Work instruction ::
What you return must be the lines of the data that hold the word "BrightYellowCitrusFruit".

[Records from a data source]
-- Opening Marker --
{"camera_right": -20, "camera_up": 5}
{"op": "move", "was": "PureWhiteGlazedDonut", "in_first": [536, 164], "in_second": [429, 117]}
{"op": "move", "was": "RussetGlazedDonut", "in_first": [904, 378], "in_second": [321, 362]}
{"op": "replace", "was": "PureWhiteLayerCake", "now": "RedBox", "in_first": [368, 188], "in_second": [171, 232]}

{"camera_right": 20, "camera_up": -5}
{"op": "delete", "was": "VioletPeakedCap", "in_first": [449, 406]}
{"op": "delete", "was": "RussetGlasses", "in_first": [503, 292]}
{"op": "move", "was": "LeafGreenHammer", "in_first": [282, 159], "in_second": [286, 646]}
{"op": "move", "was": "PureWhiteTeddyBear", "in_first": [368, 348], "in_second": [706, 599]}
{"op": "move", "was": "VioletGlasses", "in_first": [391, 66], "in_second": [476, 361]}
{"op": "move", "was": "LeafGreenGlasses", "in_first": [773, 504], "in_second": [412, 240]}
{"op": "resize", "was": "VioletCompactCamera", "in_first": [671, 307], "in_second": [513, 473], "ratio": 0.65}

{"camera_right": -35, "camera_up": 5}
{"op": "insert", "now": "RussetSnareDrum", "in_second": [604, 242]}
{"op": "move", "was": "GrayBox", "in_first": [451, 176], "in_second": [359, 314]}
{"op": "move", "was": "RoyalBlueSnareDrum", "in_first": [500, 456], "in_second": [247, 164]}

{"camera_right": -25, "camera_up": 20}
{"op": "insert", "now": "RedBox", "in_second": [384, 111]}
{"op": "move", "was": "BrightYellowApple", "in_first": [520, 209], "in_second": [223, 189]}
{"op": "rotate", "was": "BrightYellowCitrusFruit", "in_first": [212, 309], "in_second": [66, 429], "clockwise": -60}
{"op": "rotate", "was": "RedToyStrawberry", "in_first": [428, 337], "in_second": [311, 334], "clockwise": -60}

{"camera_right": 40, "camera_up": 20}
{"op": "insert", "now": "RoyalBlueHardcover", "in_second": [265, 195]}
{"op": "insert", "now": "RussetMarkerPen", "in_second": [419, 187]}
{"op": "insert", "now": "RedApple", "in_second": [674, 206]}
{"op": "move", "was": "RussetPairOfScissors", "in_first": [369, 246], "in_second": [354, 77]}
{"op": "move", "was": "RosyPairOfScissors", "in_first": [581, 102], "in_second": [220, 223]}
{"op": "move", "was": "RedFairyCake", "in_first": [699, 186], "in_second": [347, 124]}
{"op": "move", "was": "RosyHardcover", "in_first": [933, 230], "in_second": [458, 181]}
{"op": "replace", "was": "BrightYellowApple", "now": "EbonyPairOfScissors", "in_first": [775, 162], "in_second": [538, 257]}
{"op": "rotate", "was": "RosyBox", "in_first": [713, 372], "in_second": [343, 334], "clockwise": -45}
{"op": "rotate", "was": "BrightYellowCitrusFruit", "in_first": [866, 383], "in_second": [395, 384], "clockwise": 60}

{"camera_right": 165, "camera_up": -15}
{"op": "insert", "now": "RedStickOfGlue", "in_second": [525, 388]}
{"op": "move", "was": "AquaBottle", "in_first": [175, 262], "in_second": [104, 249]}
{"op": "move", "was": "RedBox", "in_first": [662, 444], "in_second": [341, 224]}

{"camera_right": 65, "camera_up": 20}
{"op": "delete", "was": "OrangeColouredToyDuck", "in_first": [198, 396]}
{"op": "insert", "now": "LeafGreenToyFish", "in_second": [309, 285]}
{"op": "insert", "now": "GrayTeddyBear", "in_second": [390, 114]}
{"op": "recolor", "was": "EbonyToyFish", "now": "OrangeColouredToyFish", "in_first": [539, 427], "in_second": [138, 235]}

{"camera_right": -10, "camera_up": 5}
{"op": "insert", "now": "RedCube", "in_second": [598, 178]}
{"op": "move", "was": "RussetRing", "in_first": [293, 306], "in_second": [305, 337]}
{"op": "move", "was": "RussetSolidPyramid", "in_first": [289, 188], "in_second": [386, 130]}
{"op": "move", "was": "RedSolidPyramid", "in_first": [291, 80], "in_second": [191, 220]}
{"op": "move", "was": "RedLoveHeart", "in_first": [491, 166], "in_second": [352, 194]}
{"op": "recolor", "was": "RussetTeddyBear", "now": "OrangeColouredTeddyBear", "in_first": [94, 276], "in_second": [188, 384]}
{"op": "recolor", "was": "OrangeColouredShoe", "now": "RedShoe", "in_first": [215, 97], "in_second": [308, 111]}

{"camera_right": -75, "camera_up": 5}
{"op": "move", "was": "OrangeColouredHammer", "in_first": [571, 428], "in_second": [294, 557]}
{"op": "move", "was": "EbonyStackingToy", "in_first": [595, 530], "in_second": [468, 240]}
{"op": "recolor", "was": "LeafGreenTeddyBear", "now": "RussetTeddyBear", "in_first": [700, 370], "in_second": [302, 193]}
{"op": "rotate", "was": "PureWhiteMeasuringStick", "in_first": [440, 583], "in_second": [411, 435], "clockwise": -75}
-- Closing Marker --
Result of the exercise ::
{"op": "rotate", "was": "BrightYellowCitrusFruit", "in_first": [212, 309], "in_second": [66, 429], "clockwise": -60}
{"op": "rotate", "was": "BrightYellowCitrusFruit", "in_first": [866, 383], "in_second": [395, 384], "clockwise": 60}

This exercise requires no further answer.